[Revision comparison data]

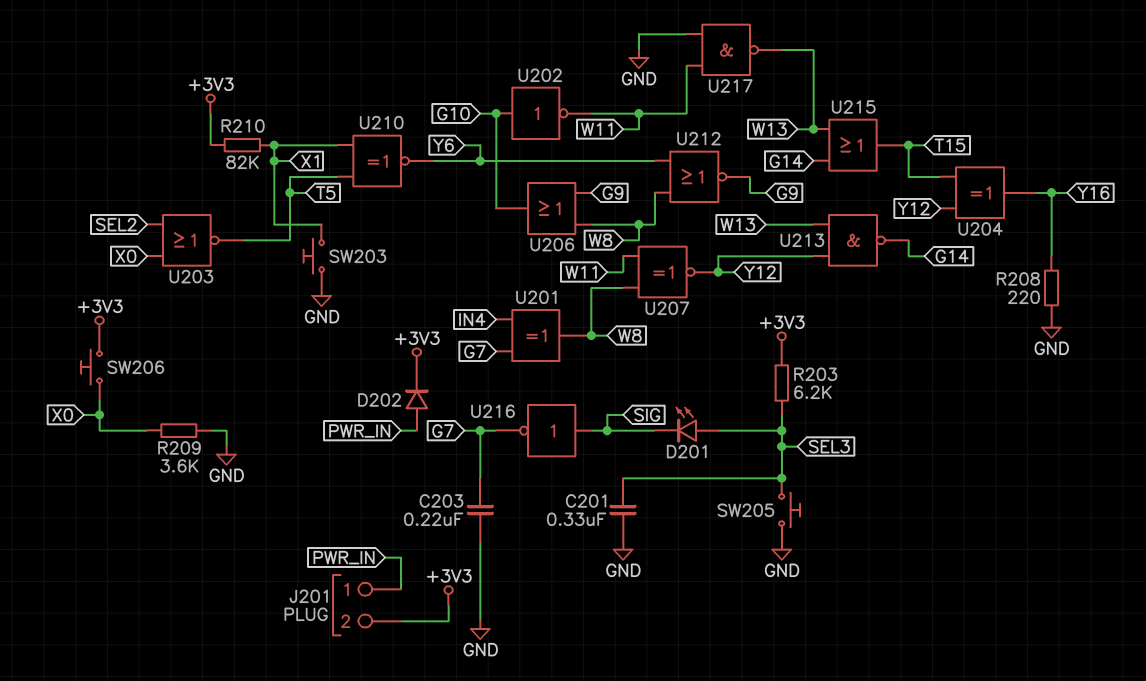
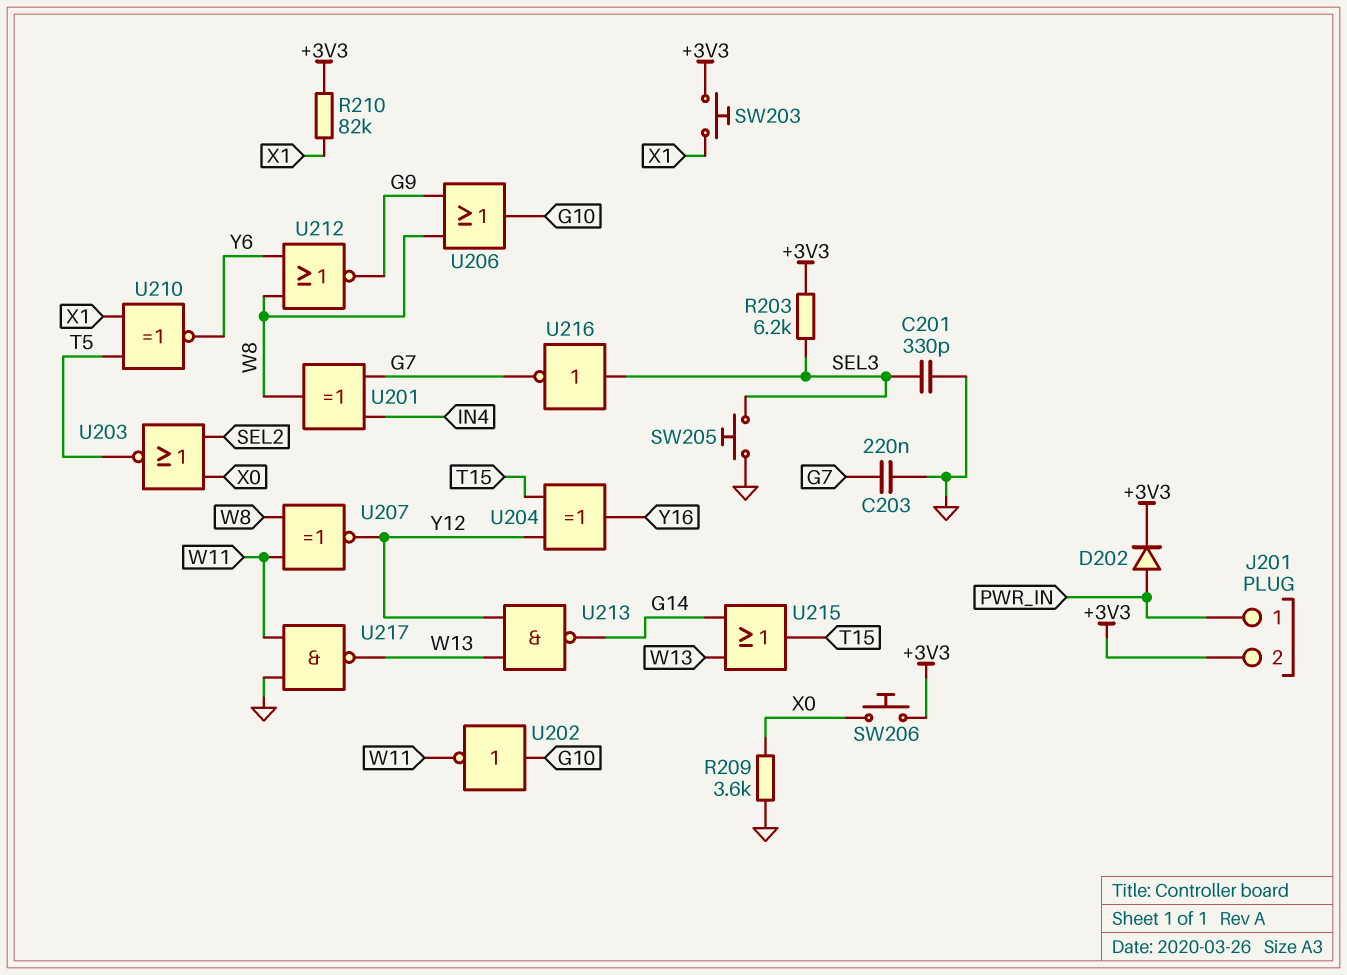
C201: 330nF (GND, SEL3) -> 330pF (GND, SEL3)
D201: LED (A SEL3, K SIG) -> none
R208: 220 (GND, Y16) -> none
SW203: button (GND, X1) -> button (+3V3, X1)
U216: NOT (in SIG, out G7) -> NOT (in SEL3, out G7)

# What the task requires
Reproduce the records above exactly, excluding every picture.

# Result of this task
C201: 330nF (GND, SEL3) -> 330pF (GND, SEL3)
D201: LED (A SEL3, K SIG) -> none
R208: 220 (GND, Y16) -> none
SW203: button (GND, X1) -> button (+3V3, X1)
U216: NOT (in SIG, out G7) -> NOT (in SEL3, out G7)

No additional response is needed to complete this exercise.